[Stored items]
——
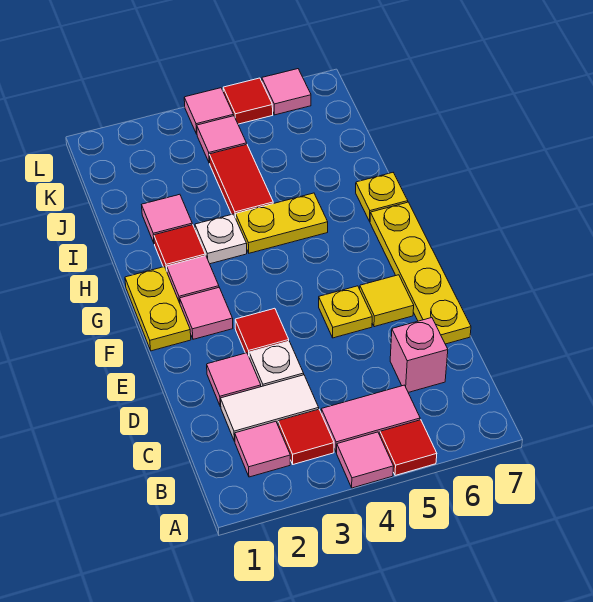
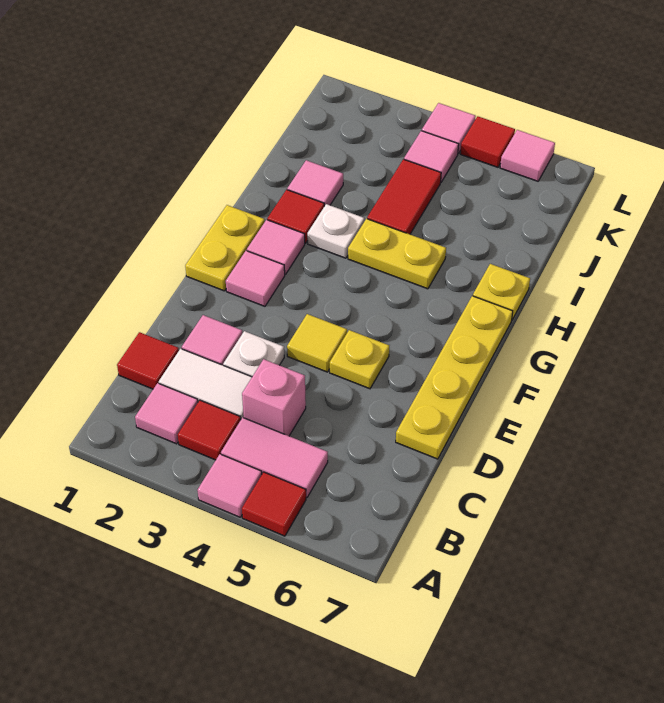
pink 1x1 brick [390,318,448,392] -> pink 1x1 brick moved to [242,359,306,436]
red 1x1 tile [235,308,289,356] -> red 1x1 tile moved to [117,332,179,389]
yellow 1x1 tile [360,275,414,327] -> yellow 1x1 tile moved to [287,314,347,372]

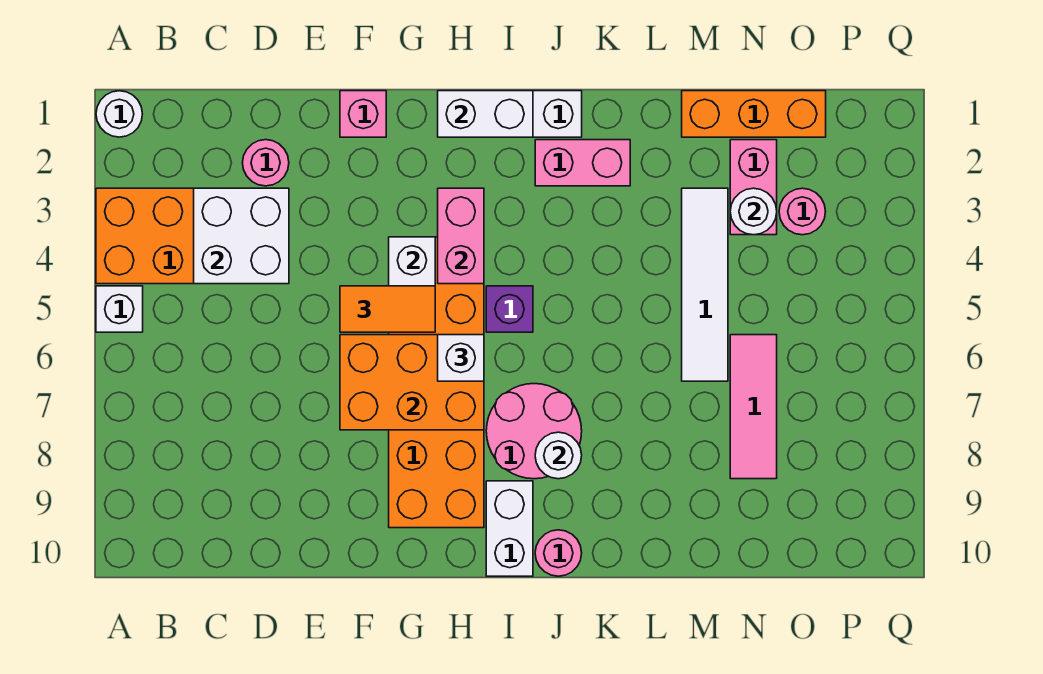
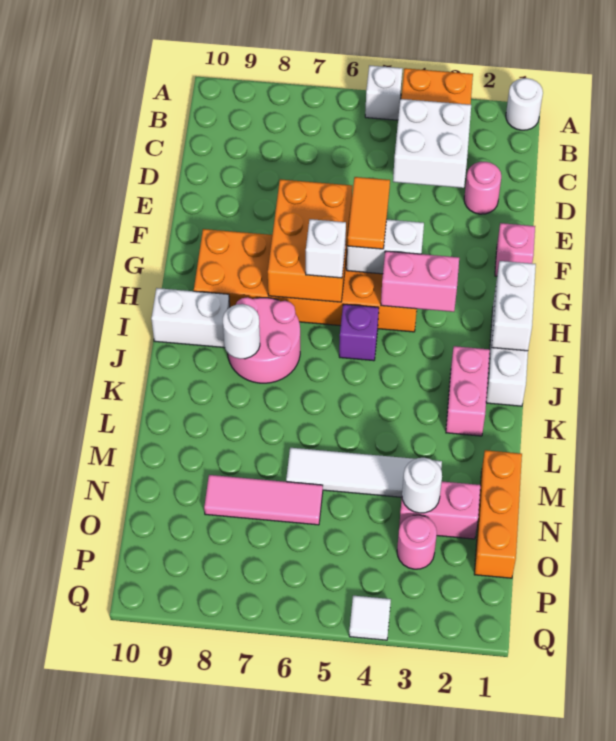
pink 1x1 round brick [535,530,582,576] -> none
none -> white 1x1 tile [349,596,391,640]

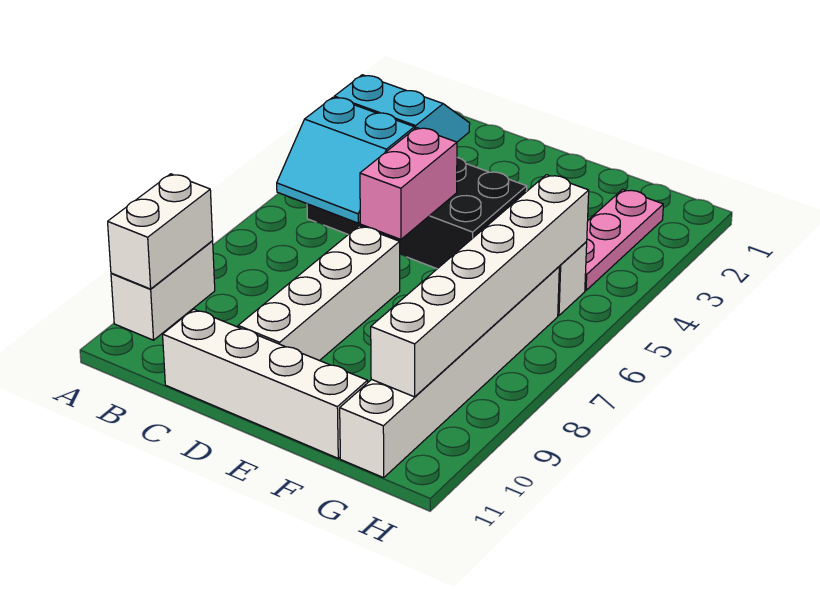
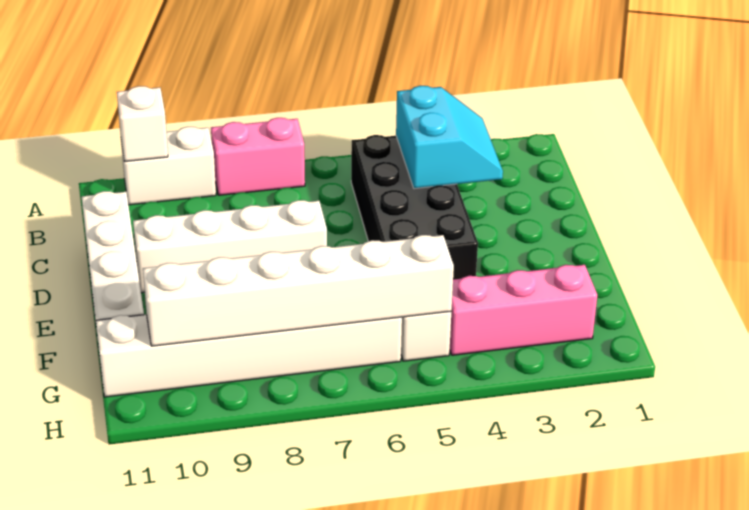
white 1x2 brick [108,174,213,289] -> white 1x1 brick [117,86,168,162]
cyan 2x2 slope [277,97,414,223] -> none
pink 1x2 brick [360,128,457,239] -> pink 1x2 brick moved to [211,118,305,195]
pink 1x3 plate [585,189,663,291] -> pink 1x3 brick [450,265,597,355]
——
_TASK OBJECTIVE:_ Omit every picture while printing the data word for word.

_YOUR RESPONSE:_
pink 1x1 brick [390,318,448,392] -> pink 1x1 brick moved to [242,359,306,436]
red 1x1 tile [235,308,289,356] -> red 1x1 tile moved to [117,332,179,389]
yellow 1x1 tile [360,275,414,327] -> yellow 1x1 tile moved to [287,314,347,372]

pink 1x1 round brick [535,530,582,576] -> none
none -> white 1x1 tile [349,596,391,640]

white 1x2 brick [108,174,213,289] -> white 1x1 brick [117,86,168,162]
cyan 2x2 slope [277,97,414,223] -> none
pink 1x2 brick [360,128,457,239] -> pink 1x2 brick moved to [211,118,305,195]
pink 1x3 plate [585,189,663,291] -> pink 1x3 brick [450,265,597,355]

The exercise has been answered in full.